[[ TASK INPUT open ]]
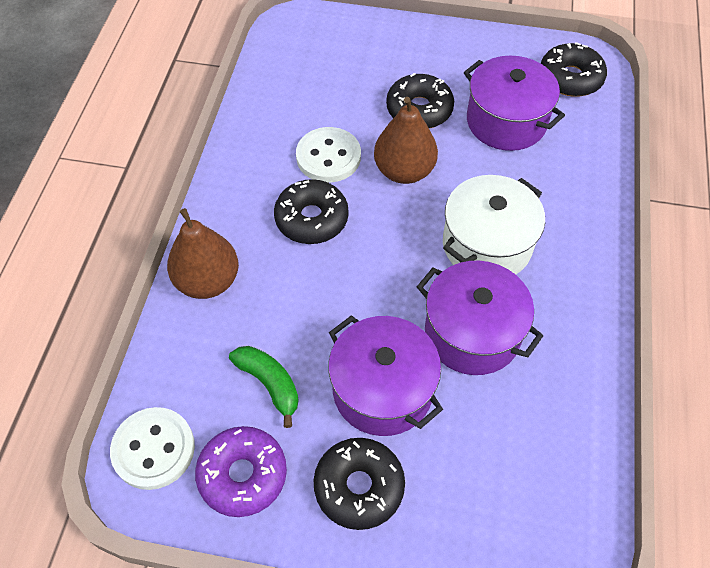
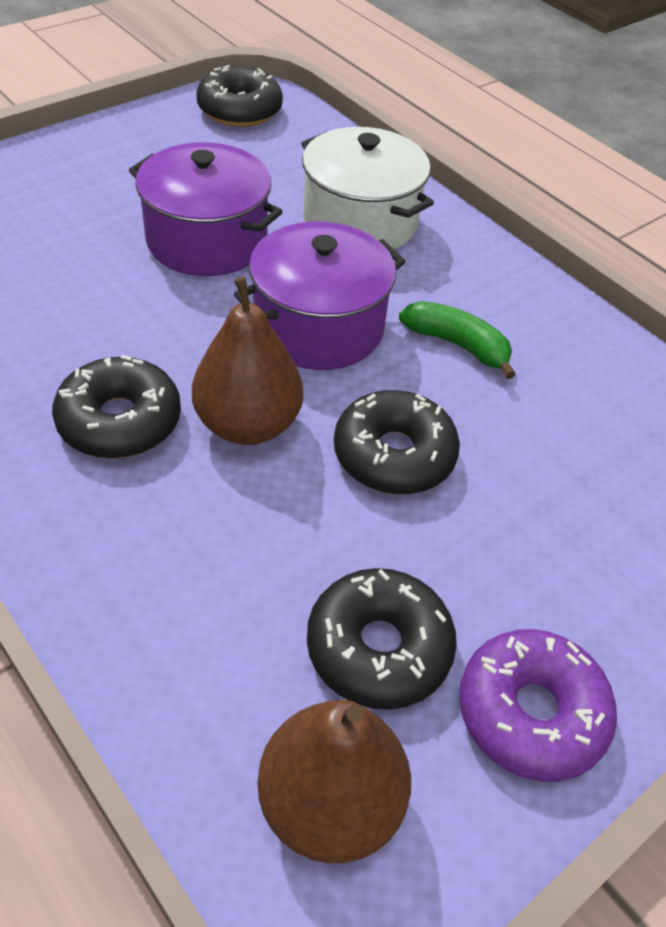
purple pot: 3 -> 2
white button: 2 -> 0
[[ TASK INPUT closed ]]
[[ TASK INPUT open ]]
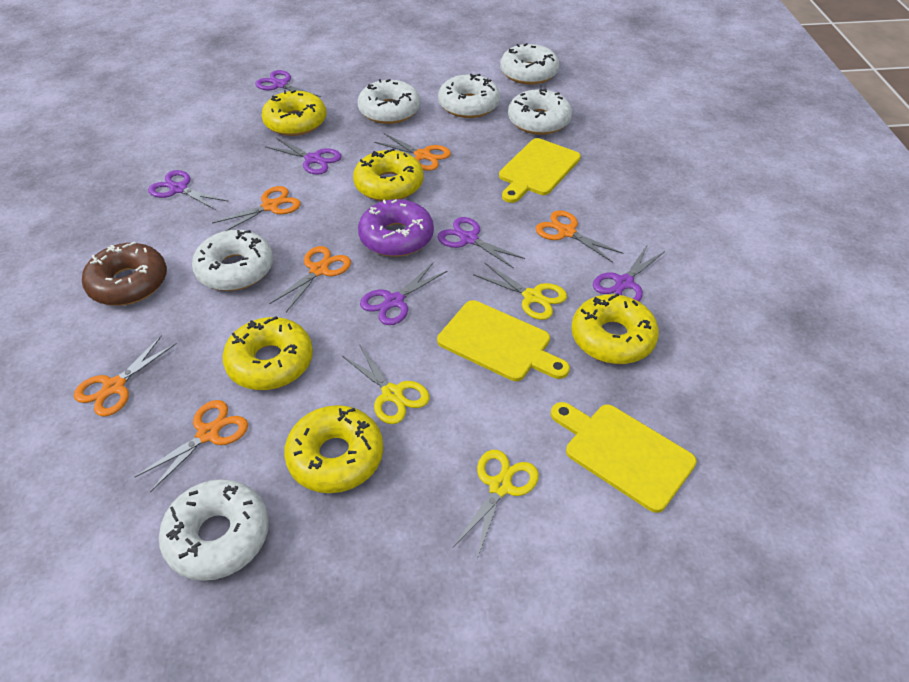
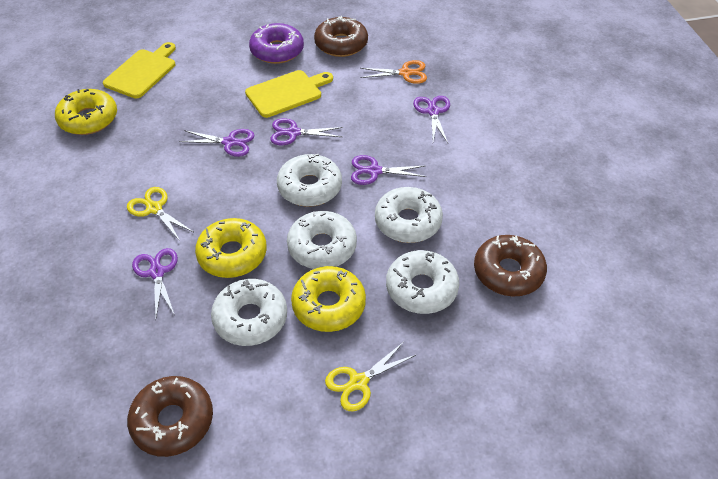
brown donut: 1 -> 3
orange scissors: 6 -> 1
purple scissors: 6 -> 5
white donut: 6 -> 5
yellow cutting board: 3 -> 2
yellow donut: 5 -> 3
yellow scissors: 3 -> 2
[[ TASK INPUT closed ]]
[[ TASK INPUT open ]]
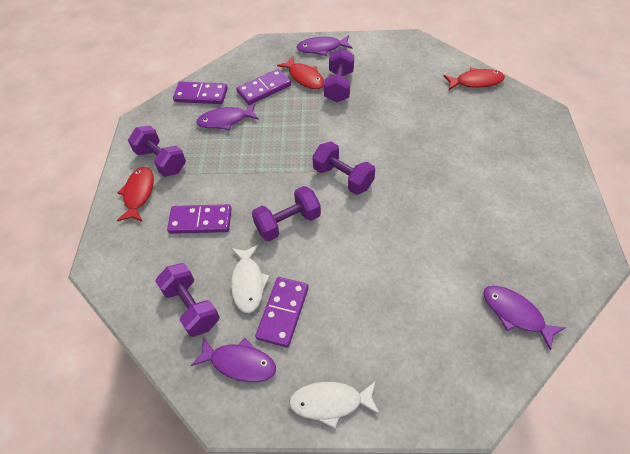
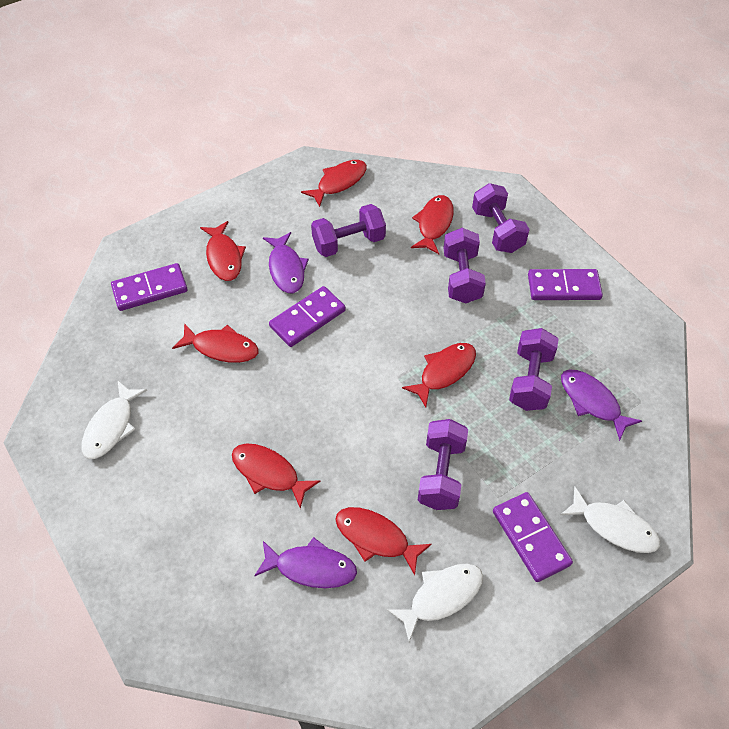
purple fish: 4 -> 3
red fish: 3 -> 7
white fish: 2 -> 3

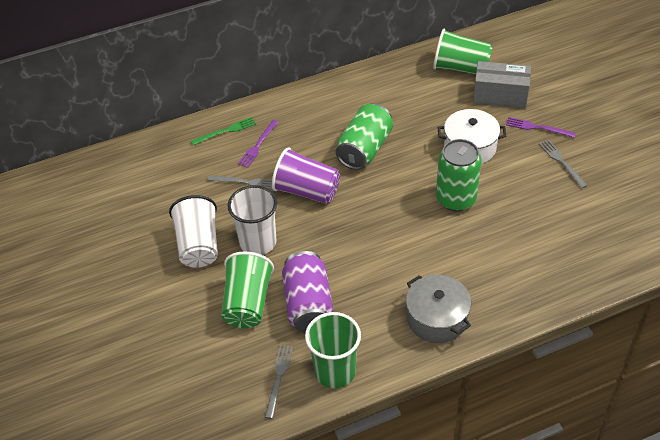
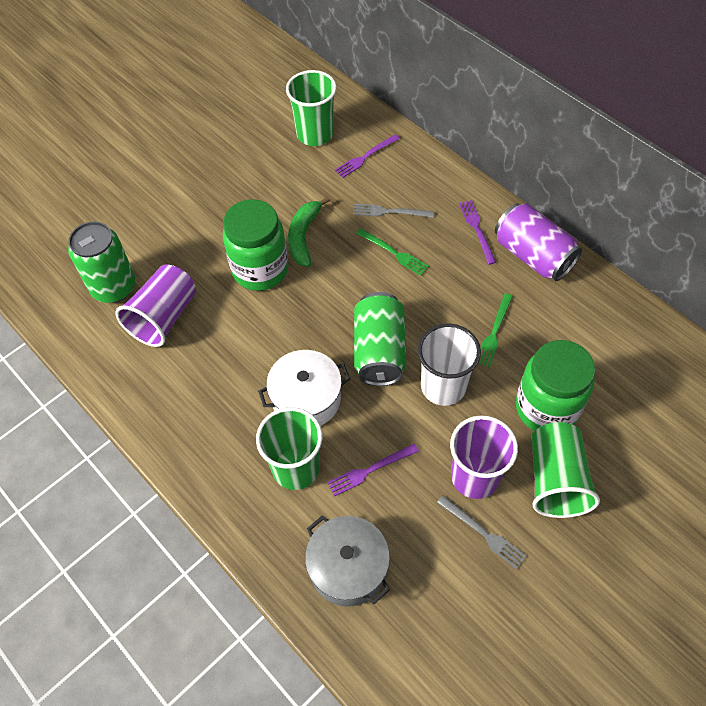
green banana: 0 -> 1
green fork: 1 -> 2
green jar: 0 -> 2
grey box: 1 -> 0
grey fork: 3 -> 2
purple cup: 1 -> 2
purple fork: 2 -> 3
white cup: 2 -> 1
[[ TASK INPUT closed ]]
_GOAL OF THE EXERCISE:_ Return all lines in the data that include the word "fish".

_ANSWER BELOW:_
purple fish: 4 -> 3
red fish: 3 -> 7
white fish: 2 -> 3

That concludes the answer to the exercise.